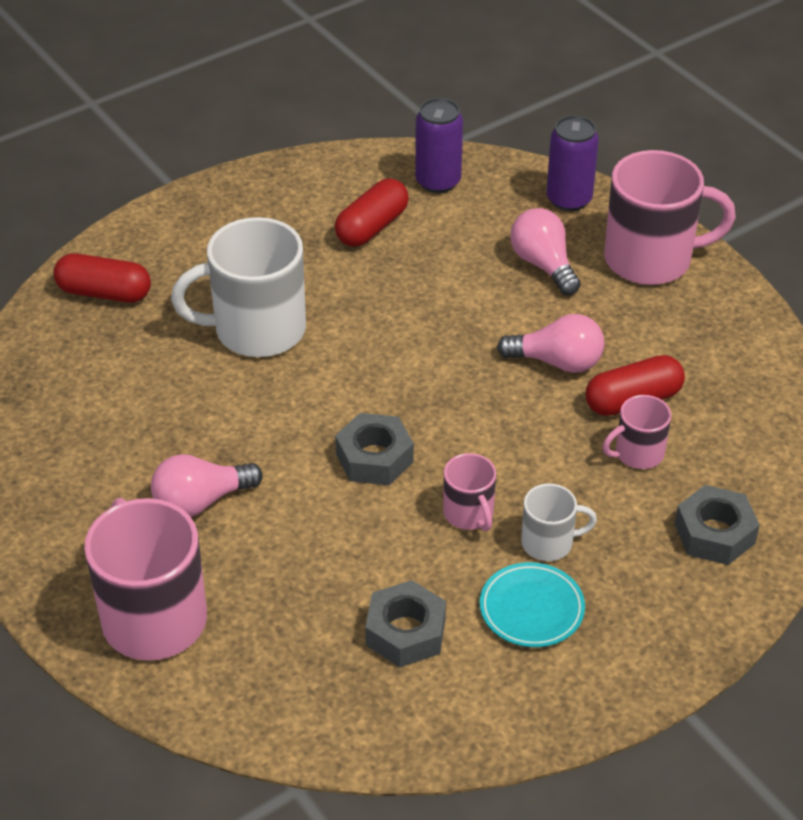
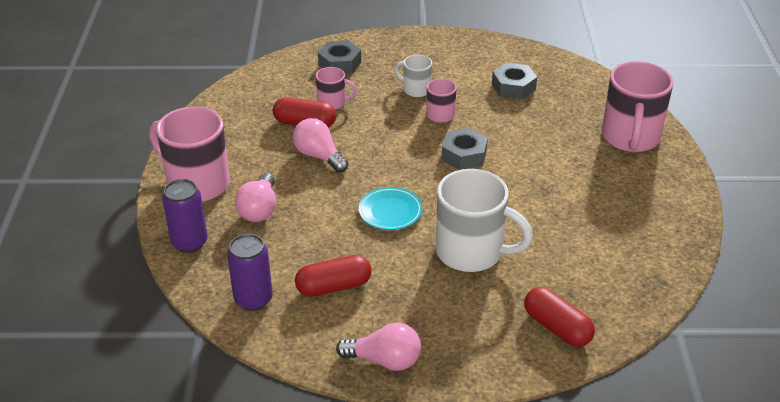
camera: 145 degrees left, 5 degrees down
pink light bulb [151,454,263,517] -> pink light bulb moved to [336,323,421,371]
turquoise plate [480,562,585,647] -> turquoise plate moved to [359,187,423,230]

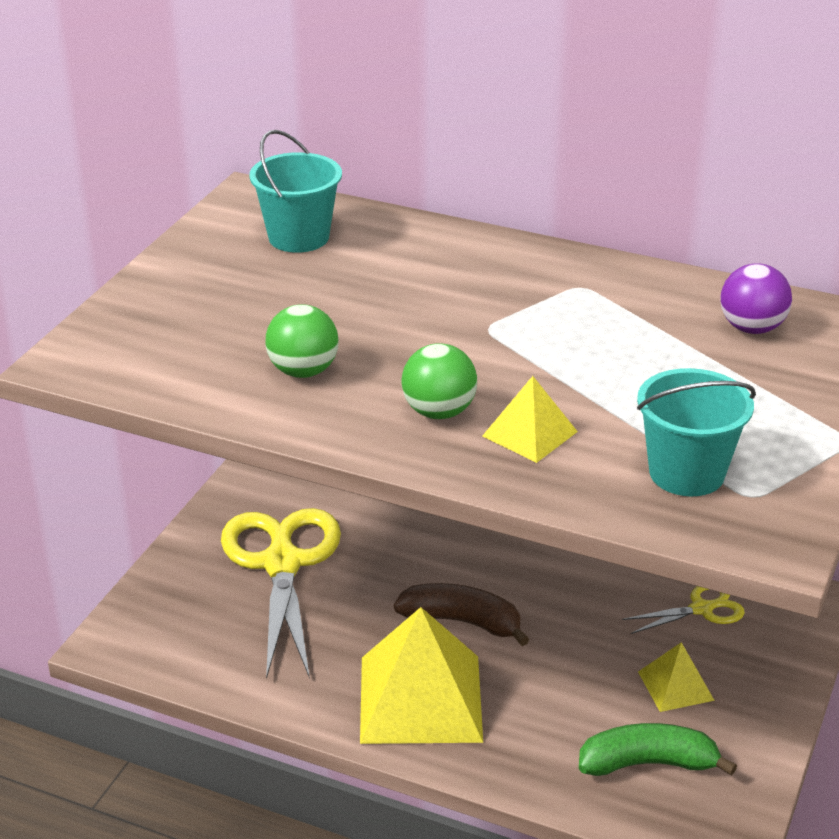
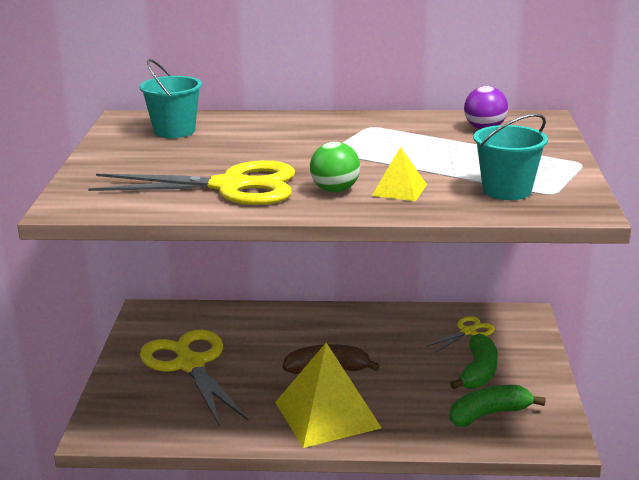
camera: 20 degrees left, 10 degrees down
green ball [265,304,339,378] -> yellow scissors [88,160,295,205]
yellow pyramid [638,642,715,712] -> green banana [450,334,498,389]

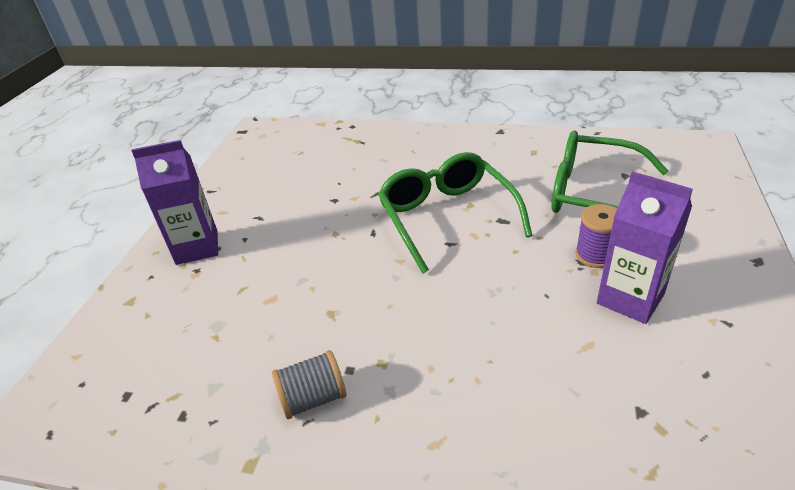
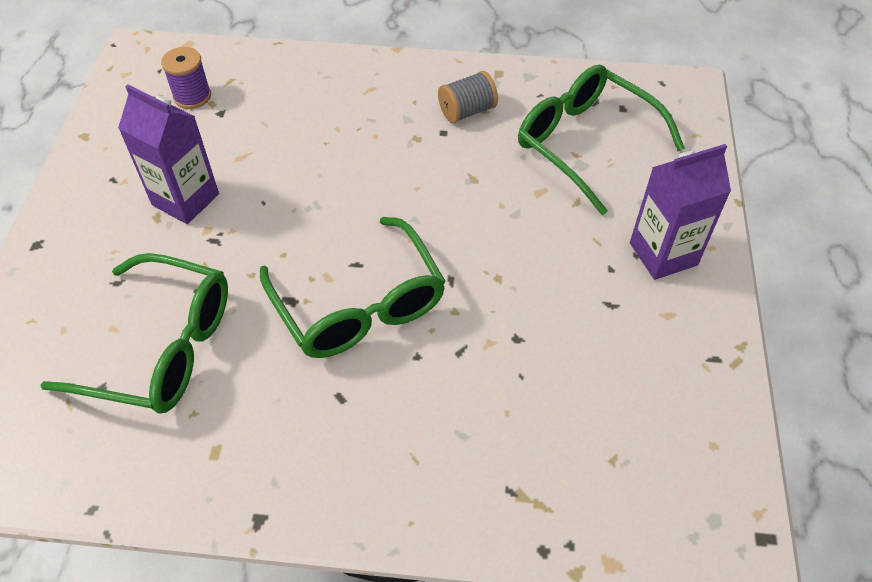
camera: 170 degrees right, 15 degrees up
purple spool [575,204,617,268] -> purple spool moved to [161,47,211,109]
none -> green glasses [518,65,685,215]

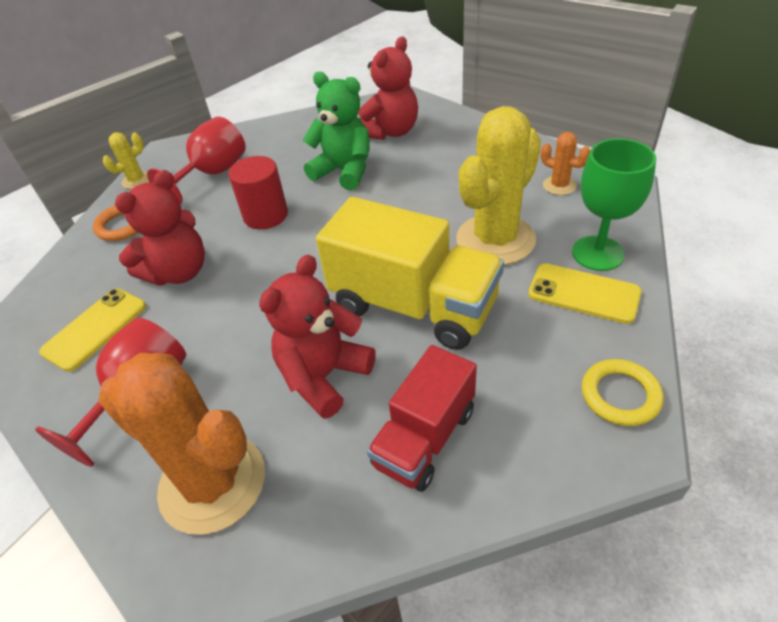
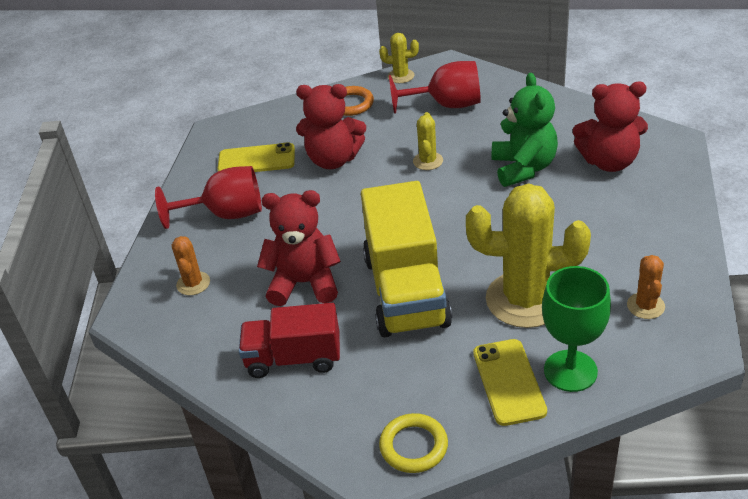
camera: 55 degrees right, 5 degrees down
orange cactus [98,353,265,535] -> orange cactus [172,236,210,295], size x0.46
red cylinder [228,156,288,229] -> yellow cactus [413,112,443,170]

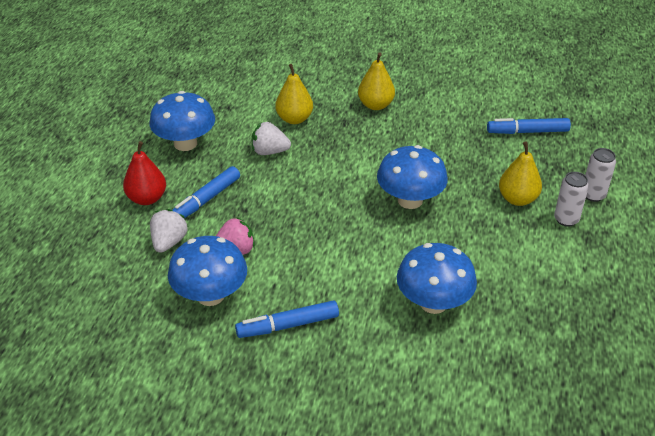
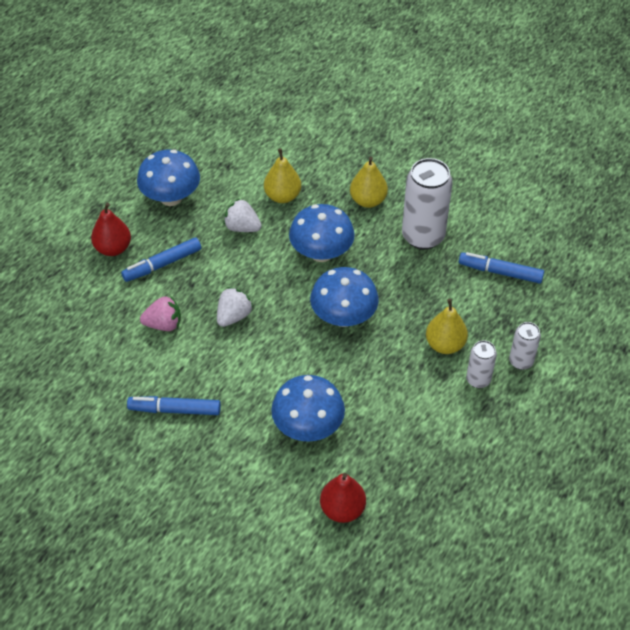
camera: 20 degrees right, 10 degrees up
white strawberry [150,209,188,253] -> white strawberry moved to [217,287,253,327]
blue mushroom [168,236,247,306] -> blue mushroom moved to [289,204,355,262]
none -> red pear [320,473,366,523]
none -> white can [402,158,453,249]

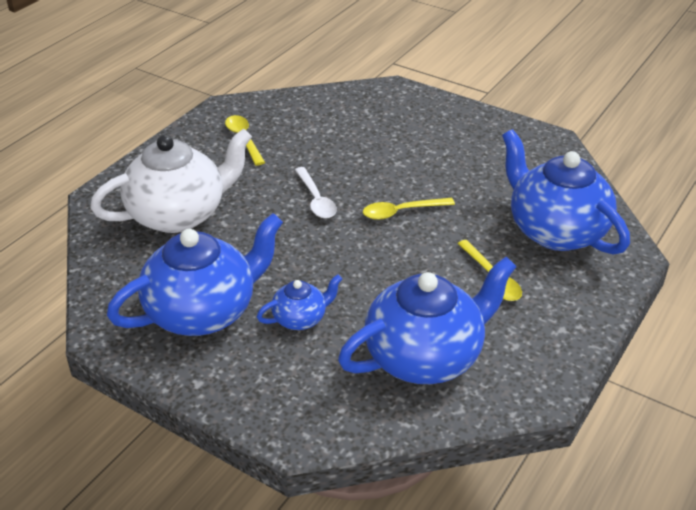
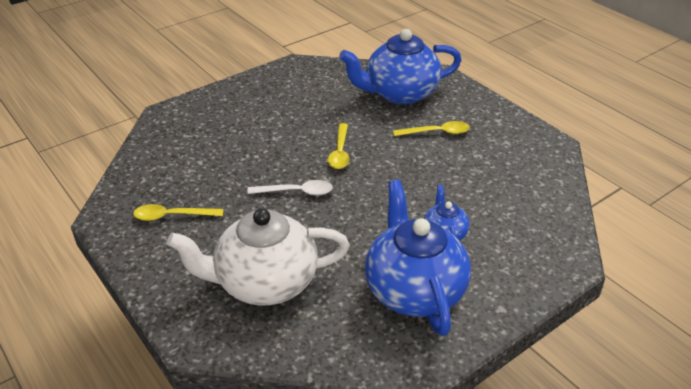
camera: 70 degrees left, 0 degrees up
white teapot [90,128,252,233] -> white teapot turned 90 degrees counterclockwise [167,208,350,306]
blue teapot [338,257,517,384] -> none

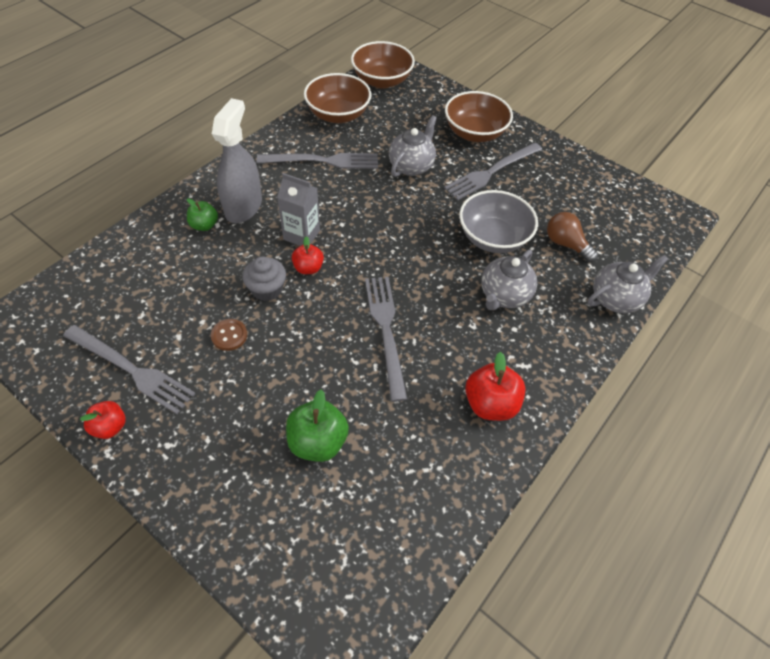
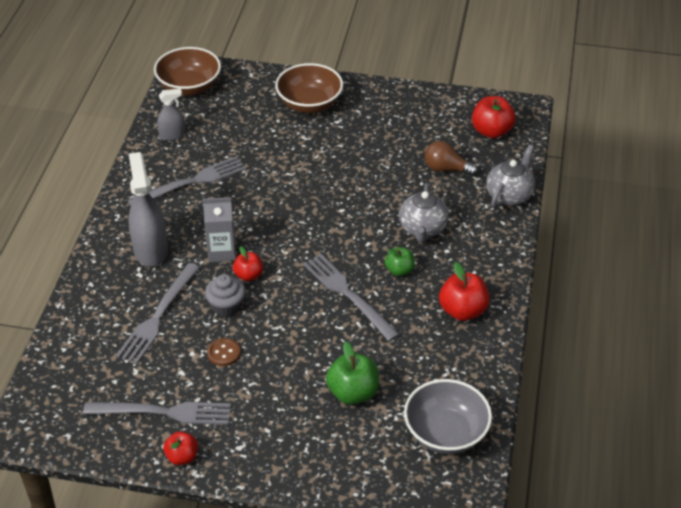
camera: 25 degrees left, 10 degrees down
green apple [187,198,218,231] -> green apple moved to [385,247,415,276]
brown bowl [304,73,371,123] -> grey spray bottle [157,89,186,141]
grey teapot [389,115,437,177] -> none
grey fork [444,143,542,200] -> grey fork moved to [116,263,200,364]
grey bowl [460,190,538,253] -> grey bowl moved to [404,379,492,454]
none -> red apple [472,96,516,138]

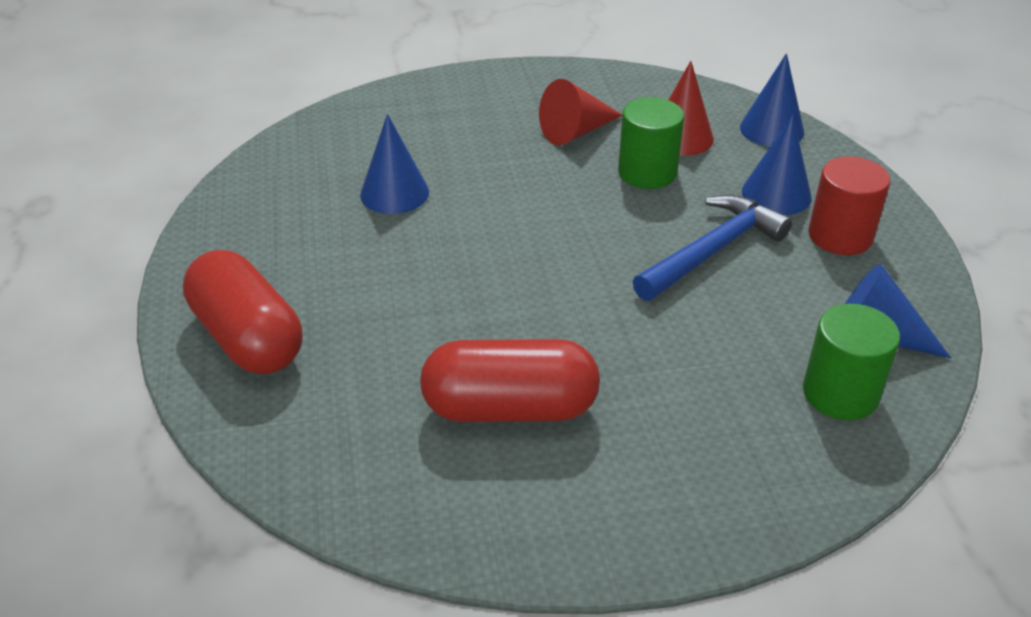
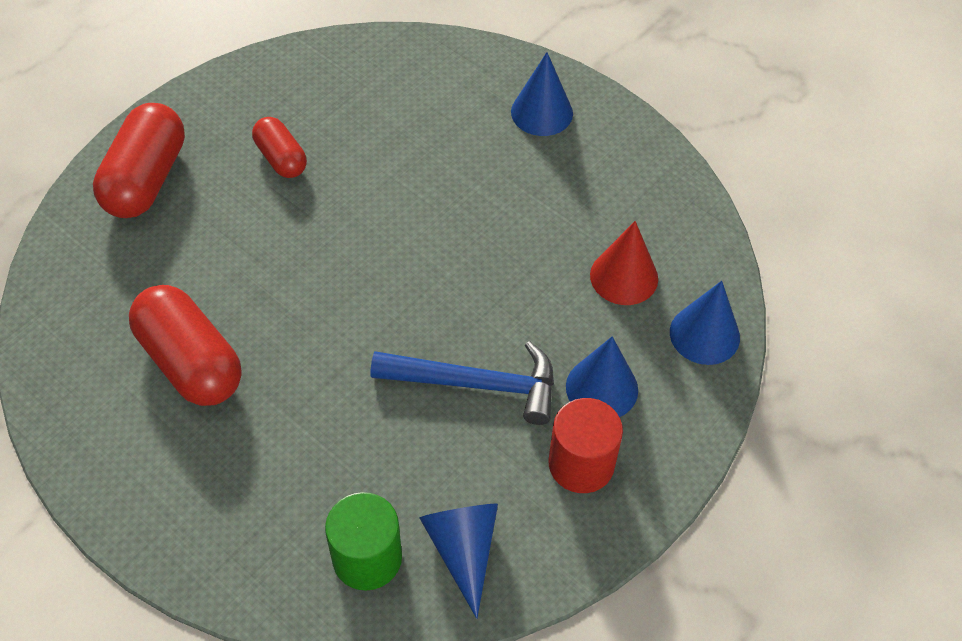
camera: 50 degrees right, 15 degrees up
blue cone [360,114,429,214] -> blue cone moved to [511,52,573,136]
red cone [539,79,622,145] -> none
green cylinder [618,97,684,189] -> none
none -> red capsule [252,117,307,178]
----
→ **Task details**
Set down the records in full and exactly. Do not carry over any image.

→ **Exercise solution**
camera: 145 degrees left, 5 degrees down
pink light bulb [151,454,263,517] -> pink light bulb moved to [336,323,421,371]
turquoise plate [480,562,585,647] -> turquoise plate moved to [359,187,423,230]

camera: 20 degrees left, 10 degrees down
green ball [265,304,339,378] -> yellow scissors [88,160,295,205]
yellow pyramid [638,642,715,712] -> green banana [450,334,498,389]

camera: 170 degrees right, 15 degrees up
purple spool [575,204,617,268] -> purple spool moved to [161,47,211,109]
none -> green glasses [518,65,685,215]

camera: 55 degrees right, 5 degrees down
orange cactus [98,353,265,535] -> orange cactus [172,236,210,295], size x0.46
red cylinder [228,156,288,229] -> yellow cactus [413,112,443,170]

camera: 20 degrees right, 10 degrees up
white strawberry [150,209,188,253] -> white strawberry moved to [217,287,253,327]
blue mushroom [168,236,247,306] -> blue mushroom moved to [289,204,355,262]
none -> red pear [320,473,366,523]
none -> white can [402,158,453,249]

camera: 70 degrees left, 0 degrees up
white teapot [90,128,252,233] -> white teapot turned 90 degrees counterclockwise [167,208,350,306]
blue teapot [338,257,517,384] -> none

camera: 25 degrees left, 10 degrees down
green apple [187,198,218,231] -> green apple moved to [385,247,415,276]
brown bowl [304,73,371,123] -> grey spray bottle [157,89,186,141]
grey teapot [389,115,437,177] -> none
grey fork [444,143,542,200] -> grey fork moved to [116,263,200,364]
grey bowl [460,190,538,253] -> grey bowl moved to [404,379,492,454]
none -> red apple [472,96,516,138]

camera: 50 degrees right, 15 degrees up
blue cone [360,114,429,214] -> blue cone moved to [511,52,573,136]
red cone [539,79,622,145] -> none
green cylinder [618,97,684,189] -> none
none -> red capsule [252,117,307,178]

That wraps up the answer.